▸ **Task item**
With the images left out, print all of the records below exactly.

━━━━━━

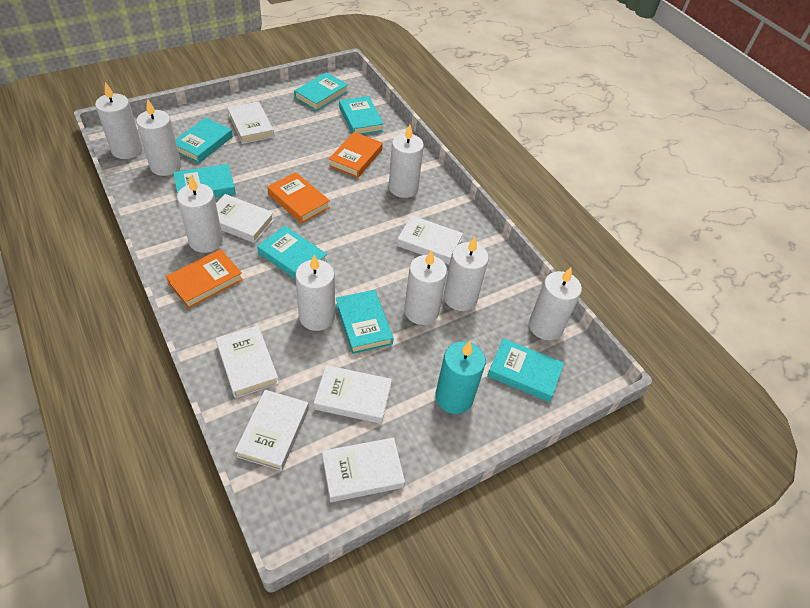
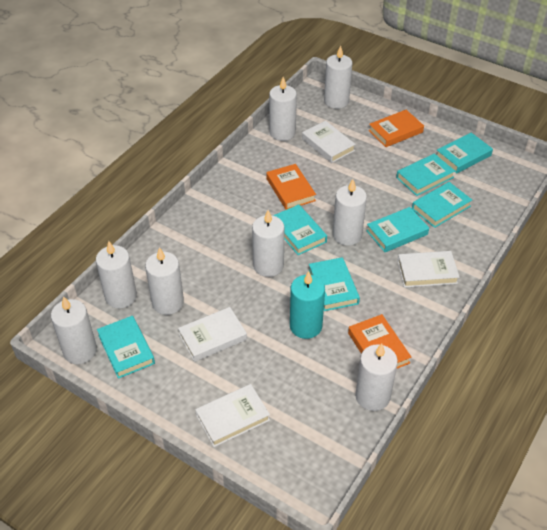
white book: 7 -> 4

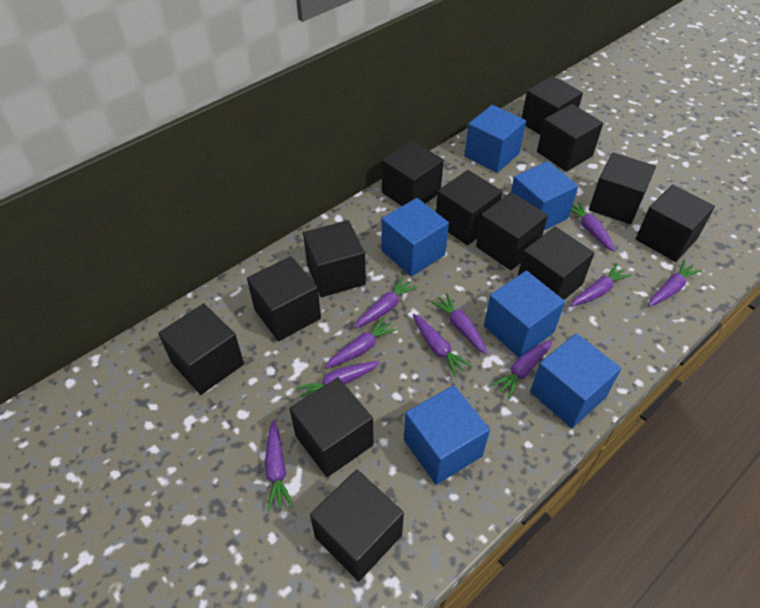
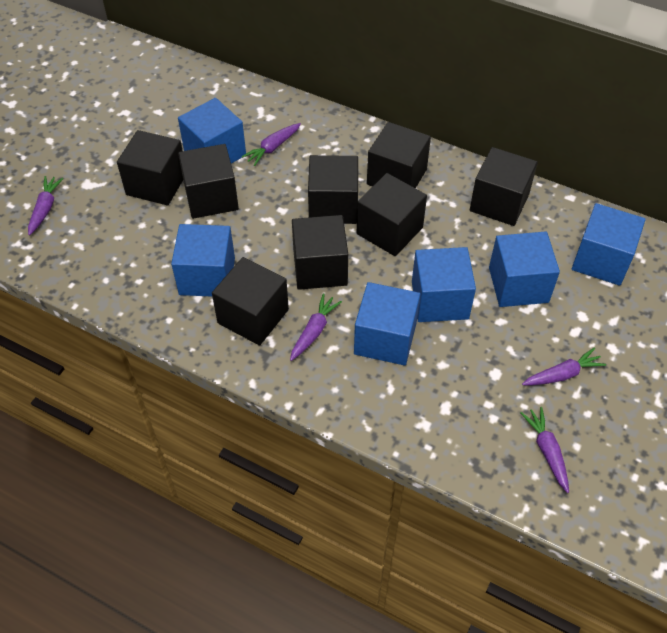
black cube: 13 -> 8
purple carrot: 10 -> 5

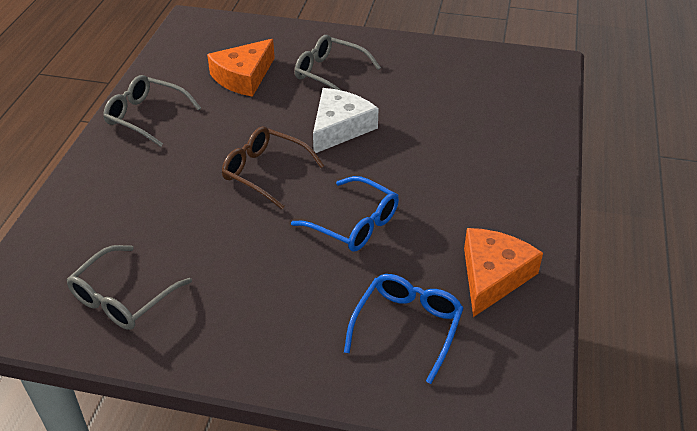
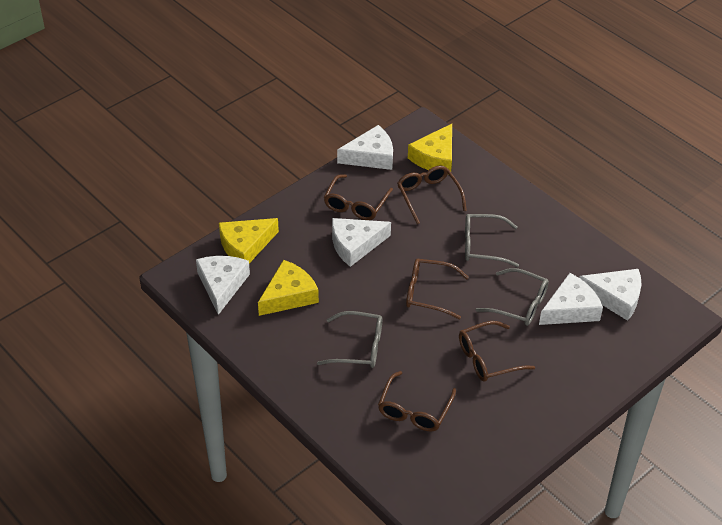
blue glasses: 2 -> 0
brown glasses: 1 -> 5
orange cheese: 2 -> 0
white cheese: 1 -> 5
yellow cheese: 0 -> 3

━━━━━━

▸ **Final answer**
white book: 7 -> 4

black cube: 13 -> 8
purple carrot: 10 -> 5

blue glasses: 2 -> 0
brown glasses: 1 -> 5
orange cheese: 2 -> 0
white cheese: 1 -> 5
yellow cheese: 0 -> 3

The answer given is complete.